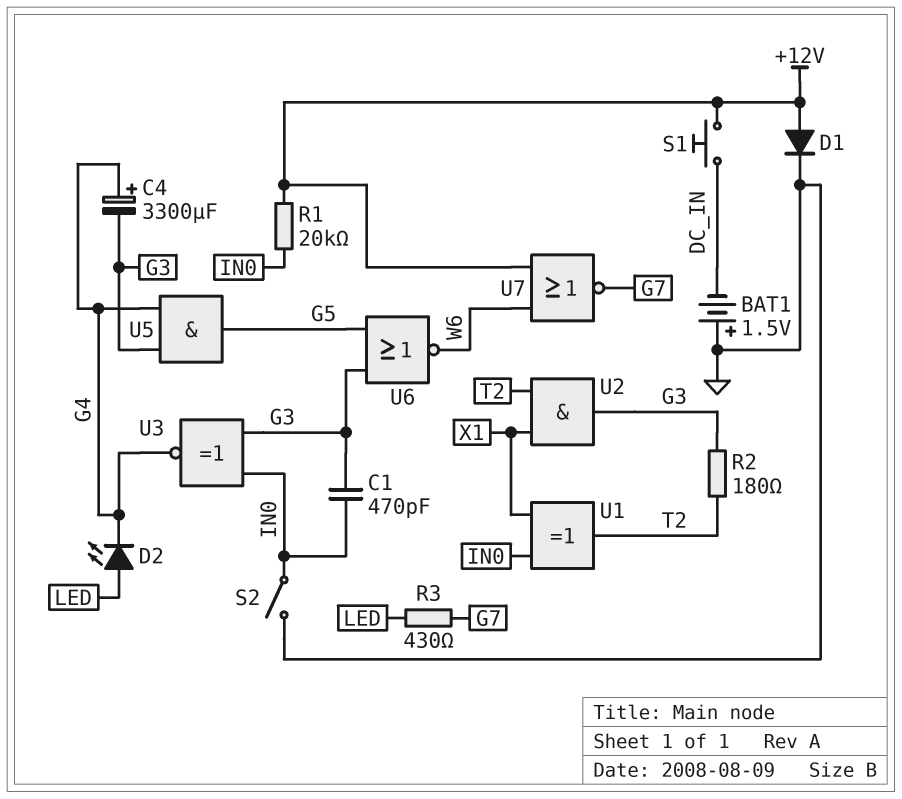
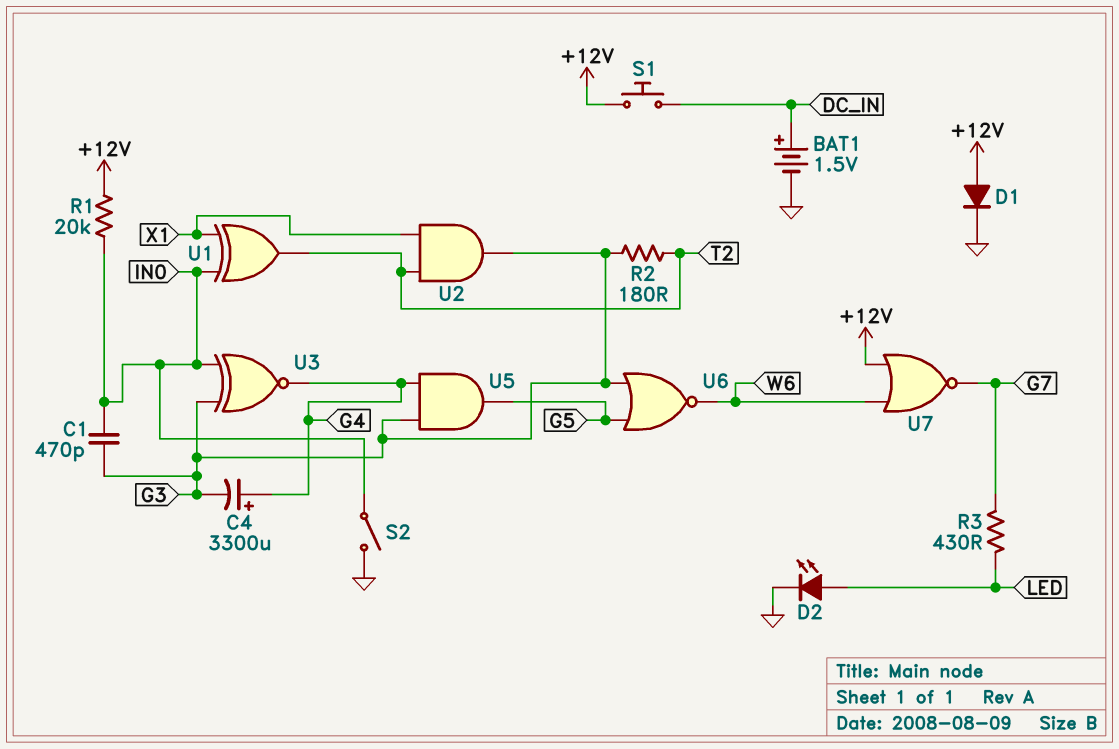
BAT1: 1.5V (plus GND, minus DC_IN) -> 1.5V (plus DC_IN, minus GND)
D2: LED (A LED, K G4) -> LED (A LED, K GND)

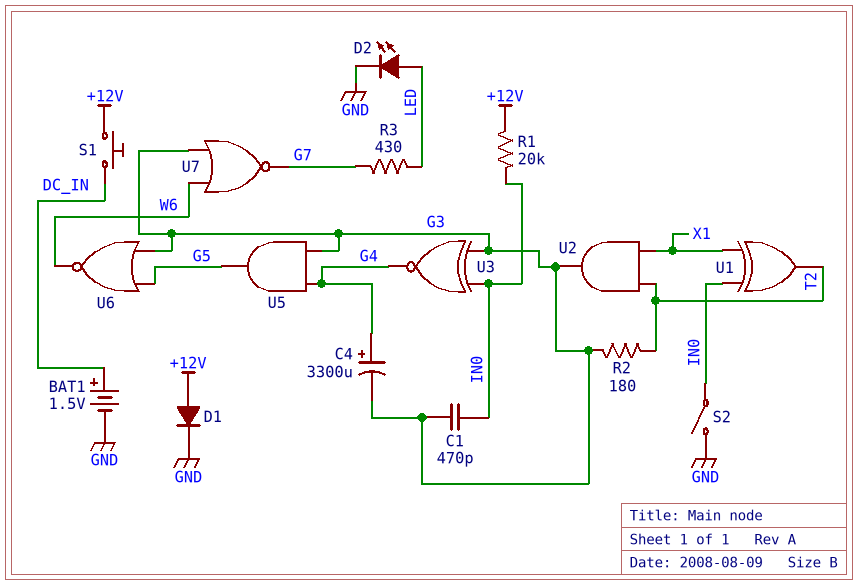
U7: NOR (in +12V, in W6, out G7) -> NOR (in G3, in W6, out G7)

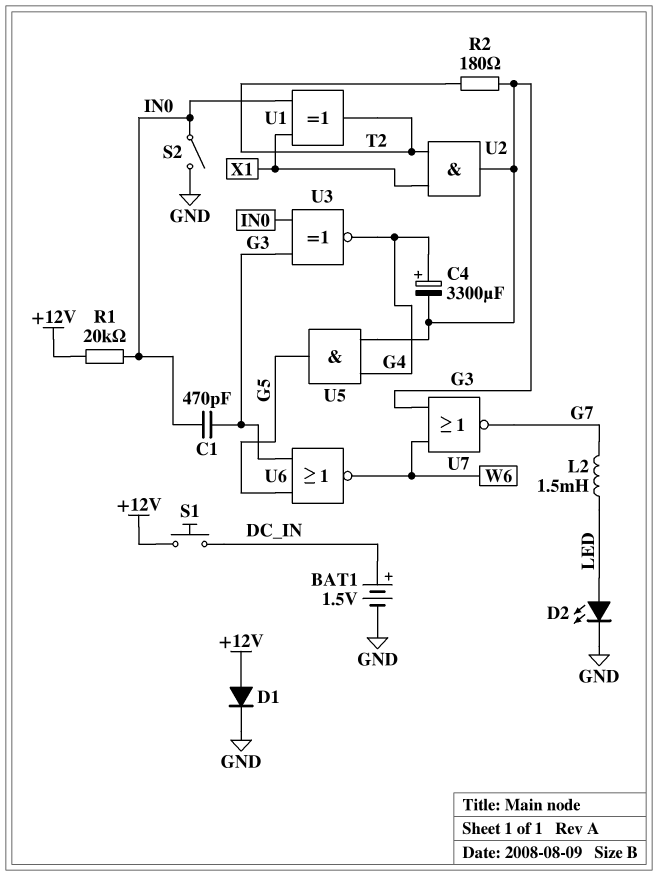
L2: none -> 1.5mH (G7, LED)
R3: 430 (G7, LED) -> none

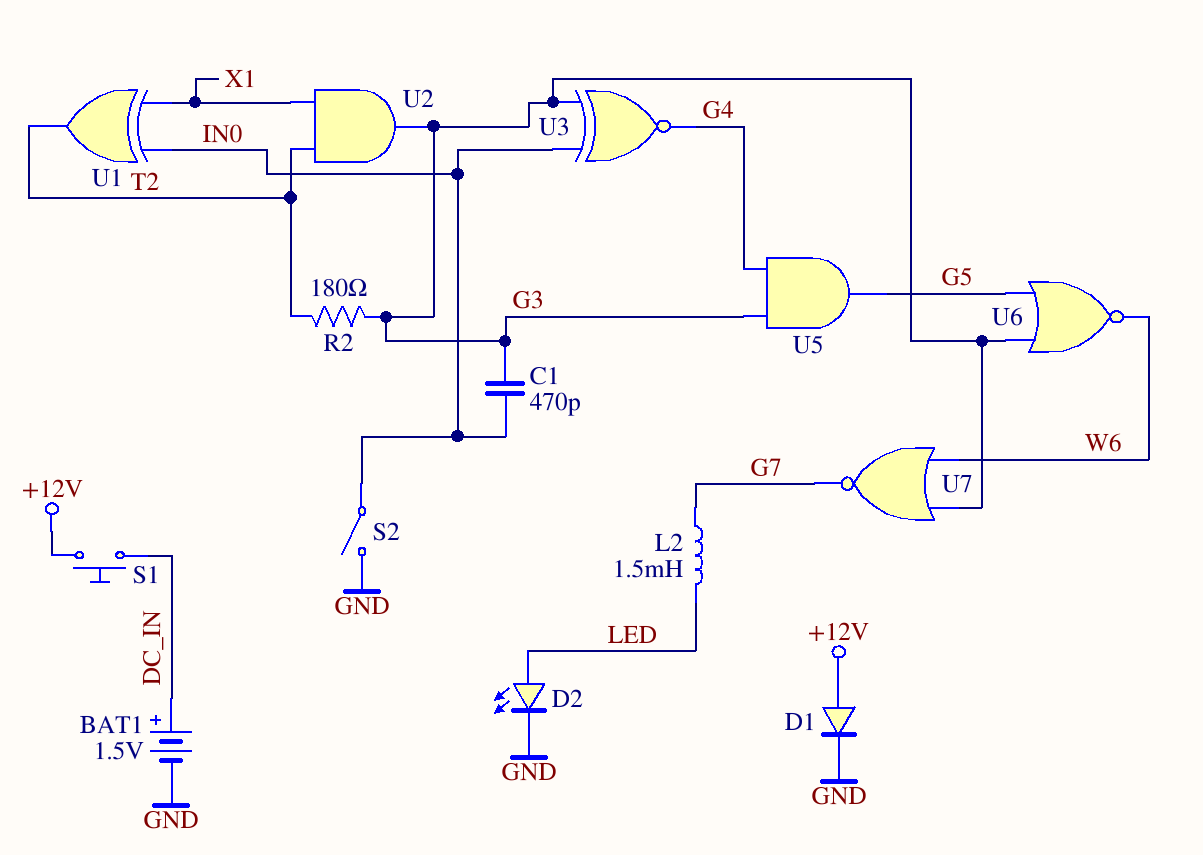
C4: 3300uF (plus G4, minus G3) -> none
R1: 20k (+12V, IN0) -> none

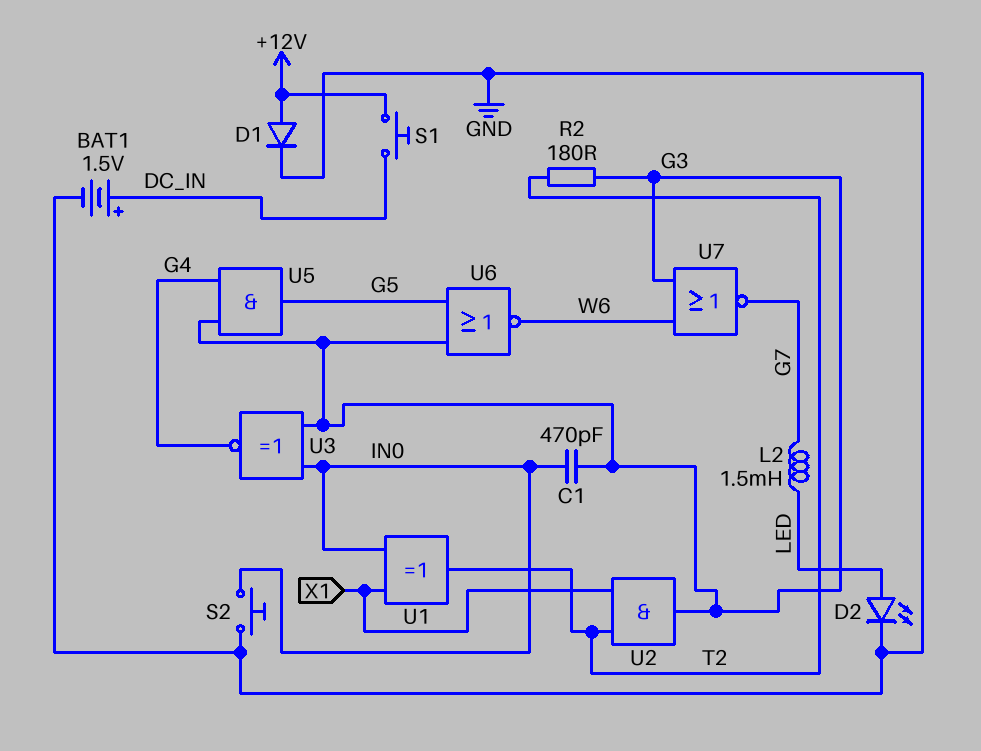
S2: switch (GND, IN0) -> button (GND, IN0)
- - - -
### Work request
Everything in the data except the pictures should be restated word for word.

### Response to the exercise
BAT1: 1.5V (plus GND, minus DC_IN) -> 1.5V (plus DC_IN, minus GND)
D2: LED (A LED, K G4) -> LED (A LED, K GND)

U7: NOR (in +12V, in W6, out G7) -> NOR (in G3, in W6, out G7)

L2: none -> 1.5mH (G7, LED)
R3: 430 (G7, LED) -> none

C4: 3300uF (plus G4, minus G3) -> none
R1: 20k (+12V, IN0) -> none

S2: switch (GND, IN0) -> button (GND, IN0)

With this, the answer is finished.